Please tally the lines in the data below that include the string "none", and reply with only the total.

Records from a data collection
________________
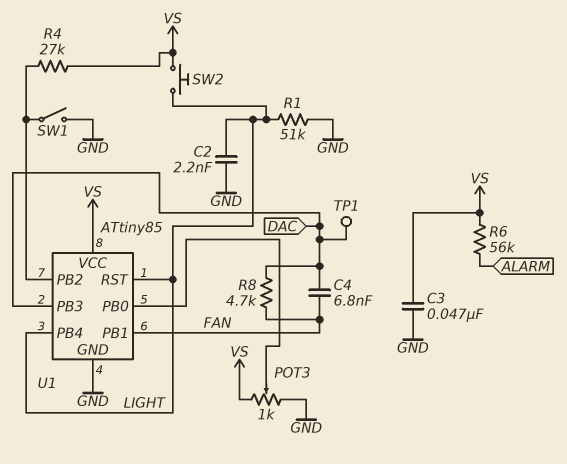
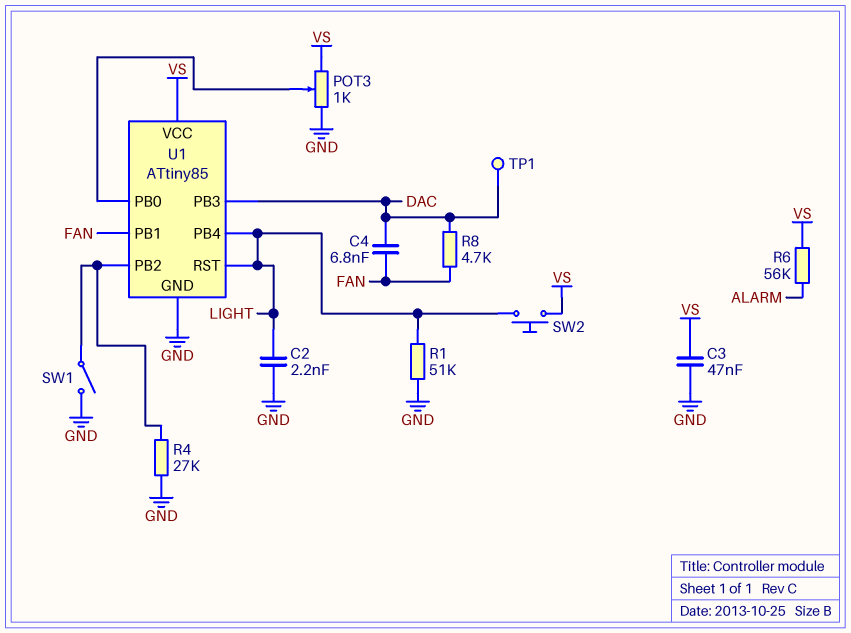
R4: 27k (U1/PB2, VS) -> 27k (GND, U1/PB2)

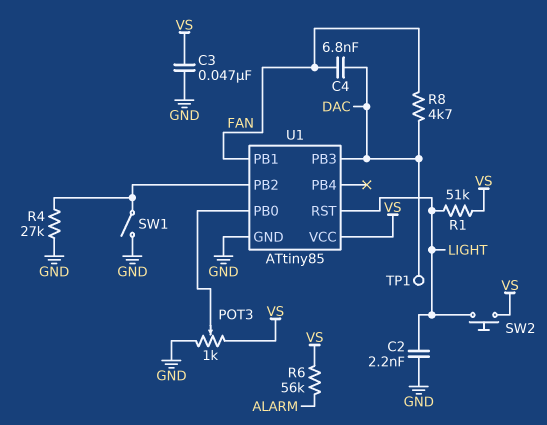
R1: 51k (GND, LIGHT) -> 51k (LIGHT, VS)
U1 pin PB4: LIGHT -> none

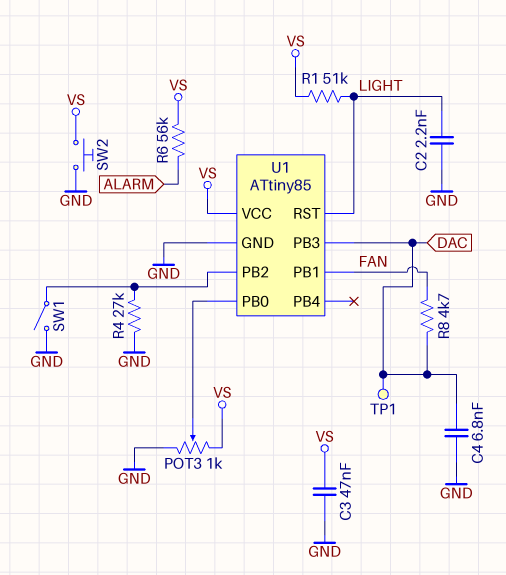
C4: 6.8nF (DAC, FAN) -> 6.8nF (DAC, GND)
SW2: button (LIGHT, VS) -> button (GND, VS)

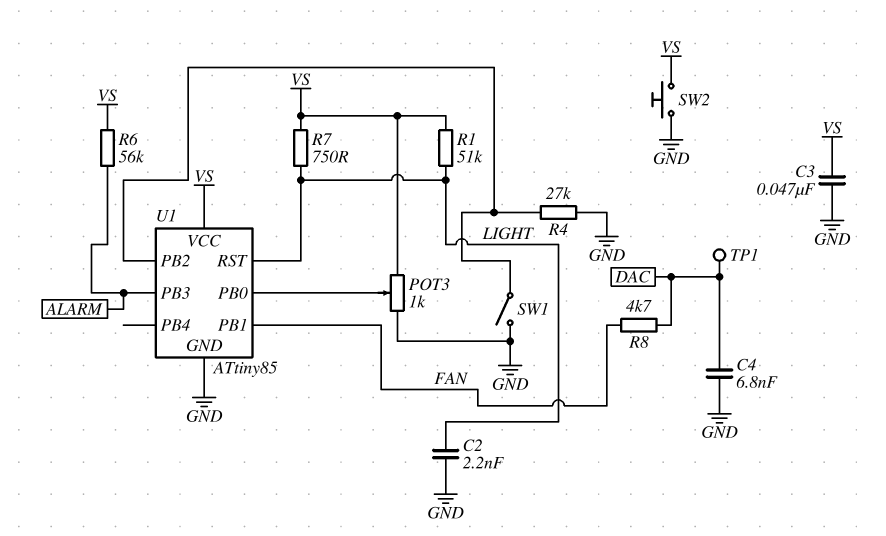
R7: none -> 750 (LIGHT, VS)
U1 pin PB3: DAC -> ALARM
________________
Final answer
2